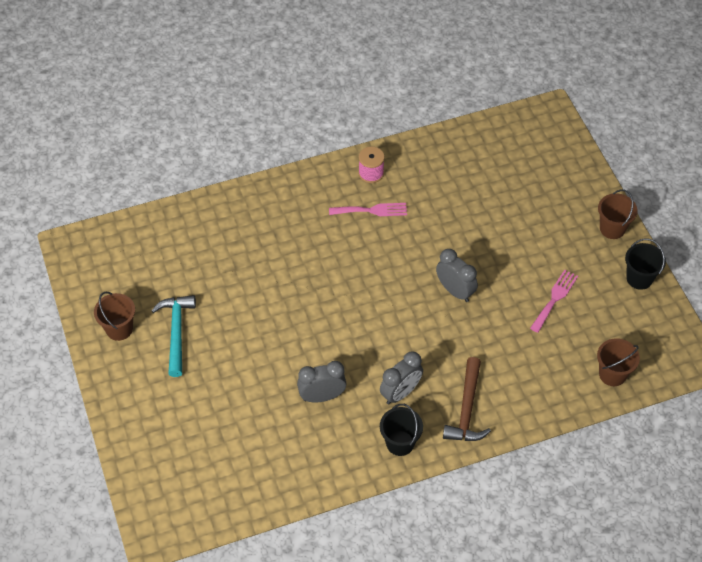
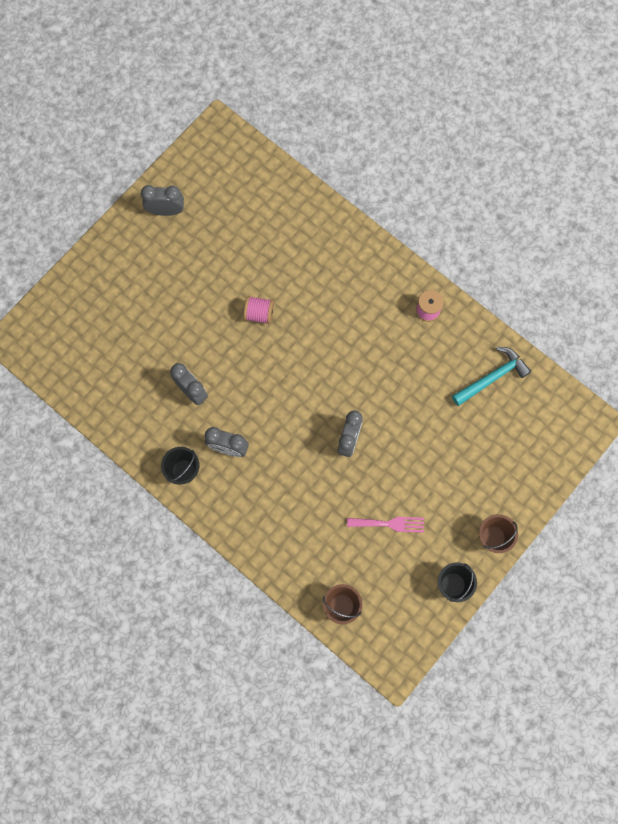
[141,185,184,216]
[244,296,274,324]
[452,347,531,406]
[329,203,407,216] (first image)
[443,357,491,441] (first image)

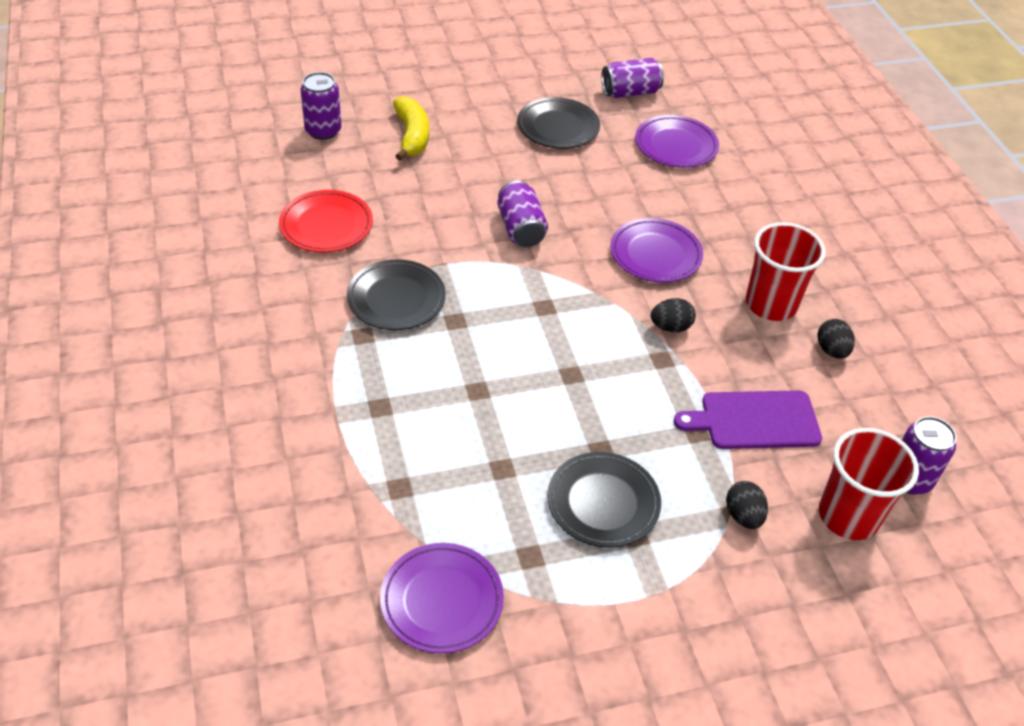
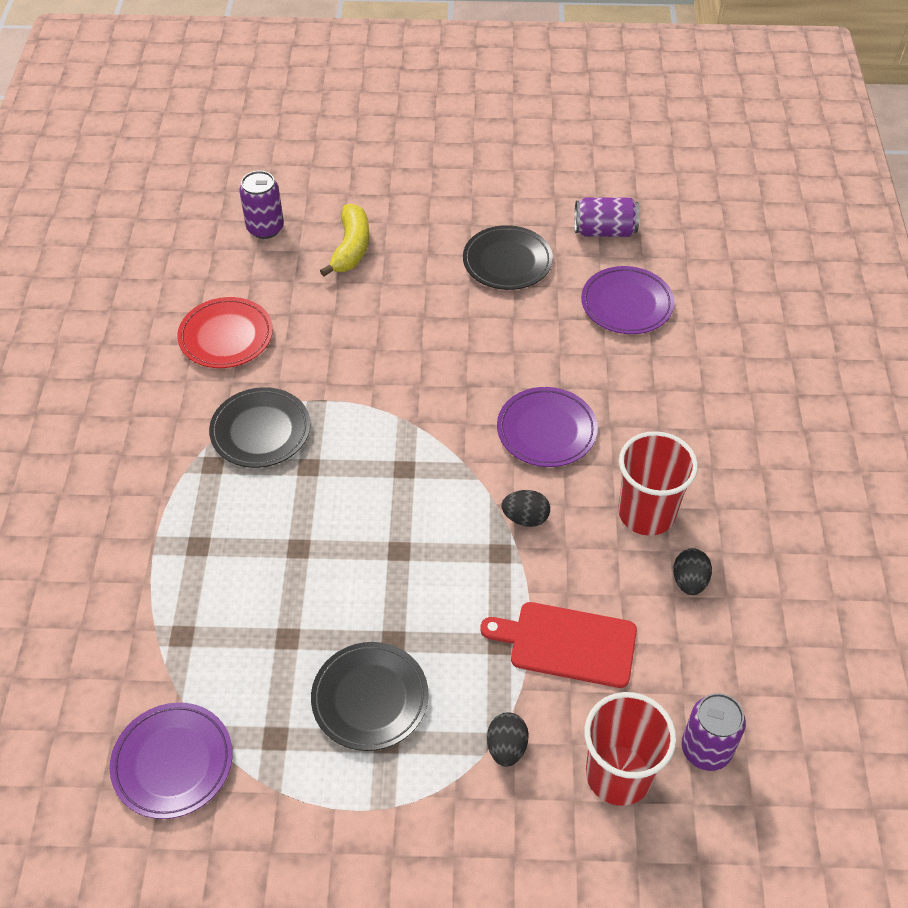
[481,602,637,688]
[498,180,548,247] (first image)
• • •
Write every record out again exactly as written. Pictures don't belong in the copy.

[141,185,184,216]
[244,296,274,324]
[452,347,531,406]
[329,203,407,216] (first image)
[443,357,491,441] (first image)

[481,602,637,688]
[498,180,548,247] (first image)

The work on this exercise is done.